◆ **Your assignment**: What you return should be the full listing, word for word, without a single image.

◆ **The data**:
--- START ---
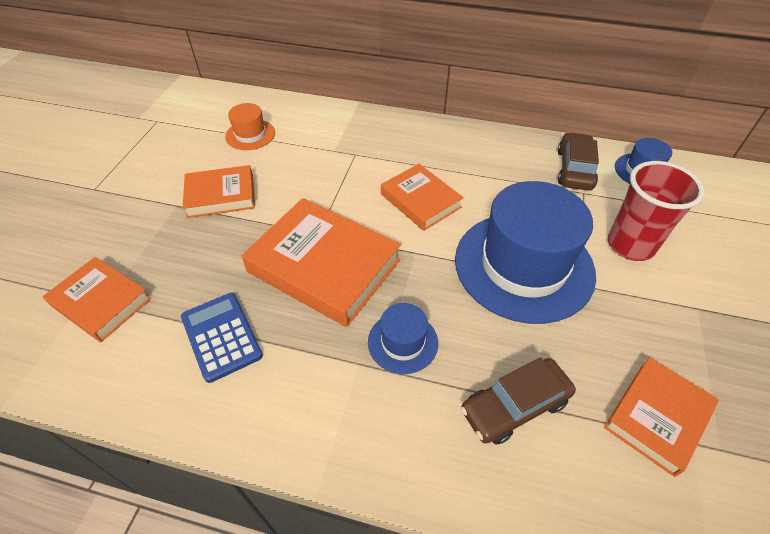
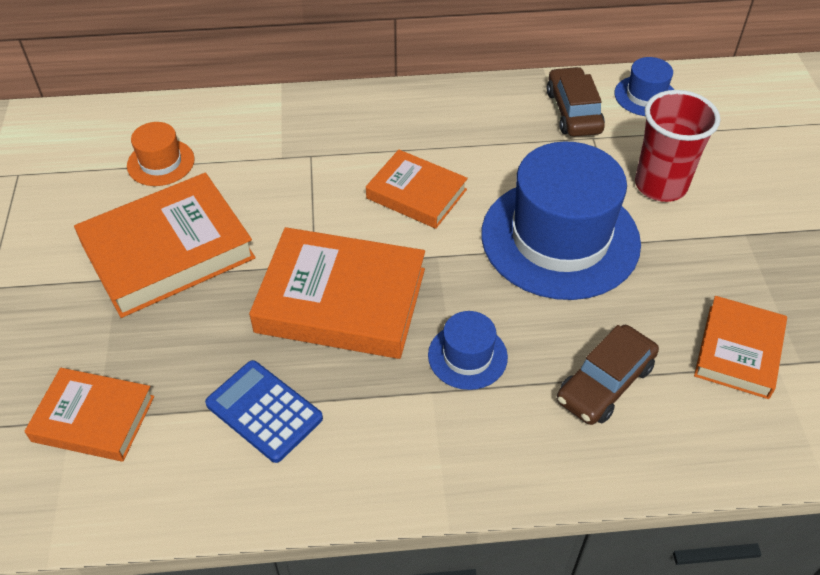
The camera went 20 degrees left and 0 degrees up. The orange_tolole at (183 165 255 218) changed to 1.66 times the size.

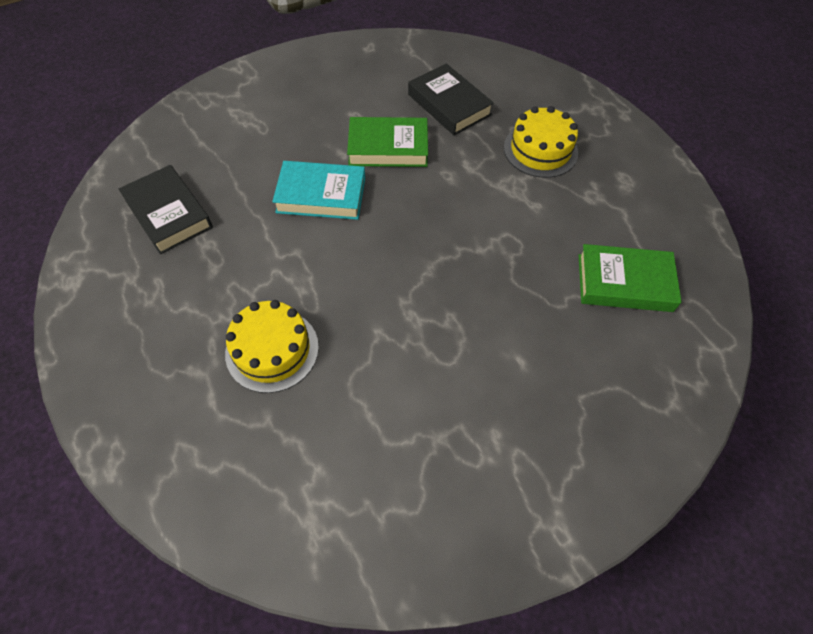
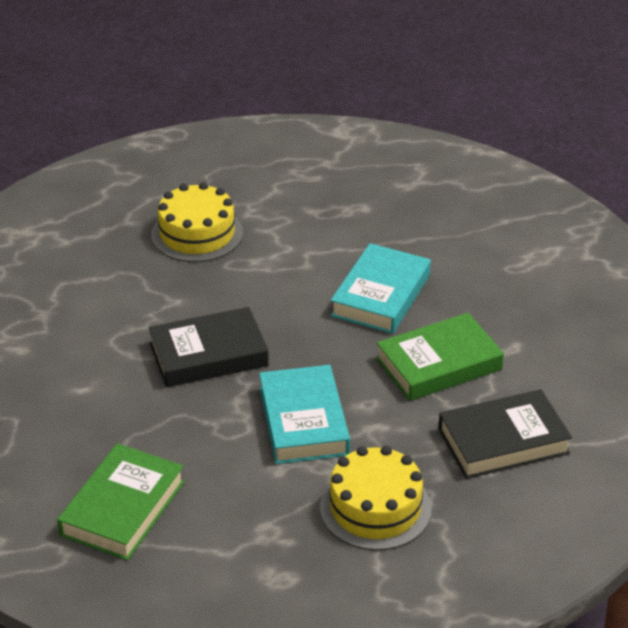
The camera went 110 degrees right and 20 degrees down. The green_tolole at (347 117 428 167) turned 45 degrees clockwise. The black_tolole moved from (118 165 213 254) to (148 307 269 387). The turquoise_tolole at (259 365 350 464) appeared.

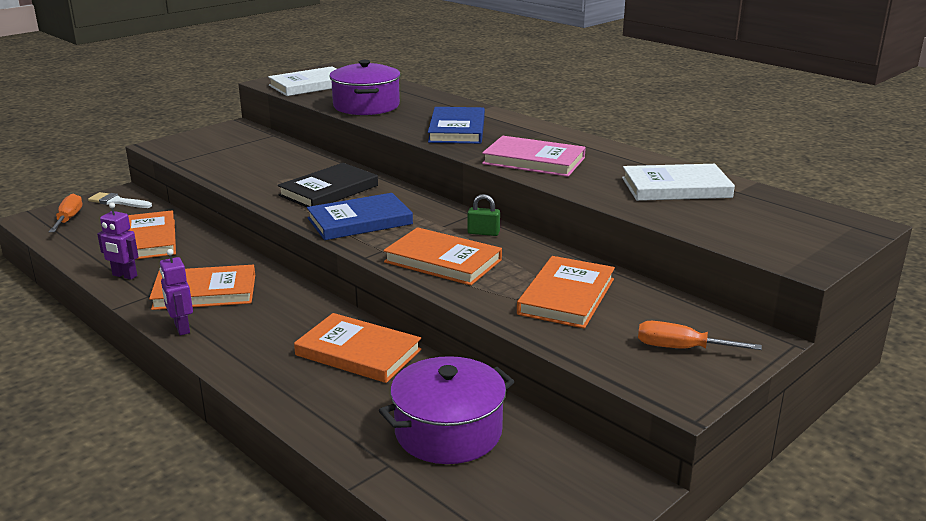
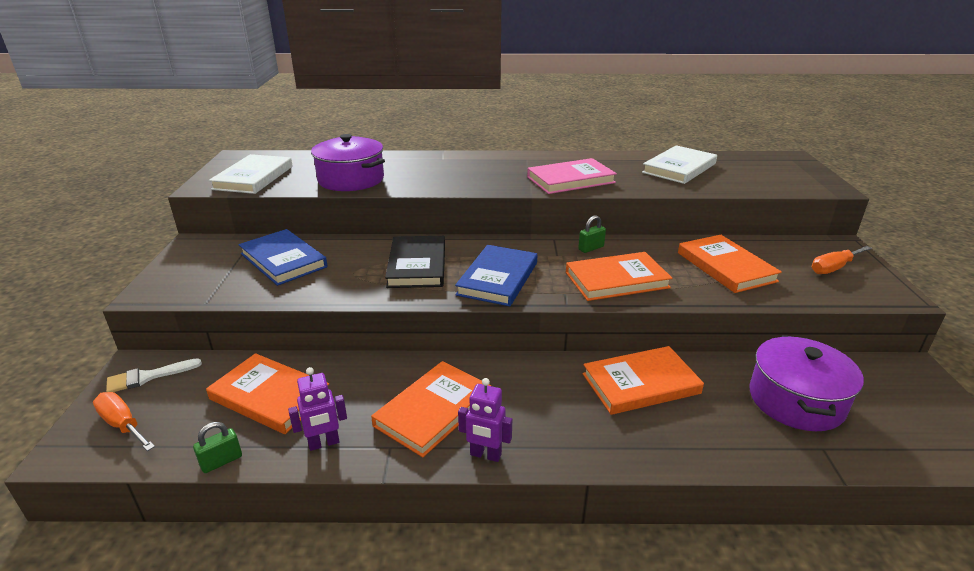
The camera went 45 degrees left and 5 degrees up. The blue_tolole moved from (428 107 485 144) to (239 229 327 286). The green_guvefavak at (193 422 242 473) appeared.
--- END ---
◆ **Answer space**:
The camera went 20 degrees left and 0 degrees up. The orange_tolole at (183 165 255 218) changed to 1.66 times the size.

The camera went 110 degrees right and 20 degrees down. The green_tolole at (347 117 428 167) turned 45 degrees clockwise. The black_tolole moved from (118 165 213 254) to (148 307 269 387). The turquoise_tolole at (259 365 350 464) appeared.

The camera went 45 degrees left and 5 degrees up. The blue_tolole moved from (428 107 485 144) to (239 229 327 286). The green_guvefavak at (193 422 242 473) appeared.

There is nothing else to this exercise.